▶ [Task directions] Starting with the line that contains "R201: 12k (D2, GND) -> 2.2k (D2, GND)", set down each line through the end of the entries below, exactly and with nothing added.

[Itemized modification records]
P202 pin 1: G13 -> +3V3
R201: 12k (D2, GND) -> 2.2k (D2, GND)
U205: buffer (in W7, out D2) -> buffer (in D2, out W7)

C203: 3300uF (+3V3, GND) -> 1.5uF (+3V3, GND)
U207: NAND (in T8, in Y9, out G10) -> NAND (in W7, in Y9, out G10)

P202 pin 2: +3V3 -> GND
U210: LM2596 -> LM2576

▶ [Reply]
R201: 12k (D2, GND) -> 2.2k (D2, GND)
U205: buffer (in W7, out D2) -> buffer (in D2, out W7)

C203: 3300uF (+3V3, GND) -> 1.5uF (+3V3, GND)
U207: NAND (in T8, in Y9, out G10) -> NAND (in W7, in Y9, out G10)

P202 pin 2: +3V3 -> GND
U210: LM2596 -> LM2576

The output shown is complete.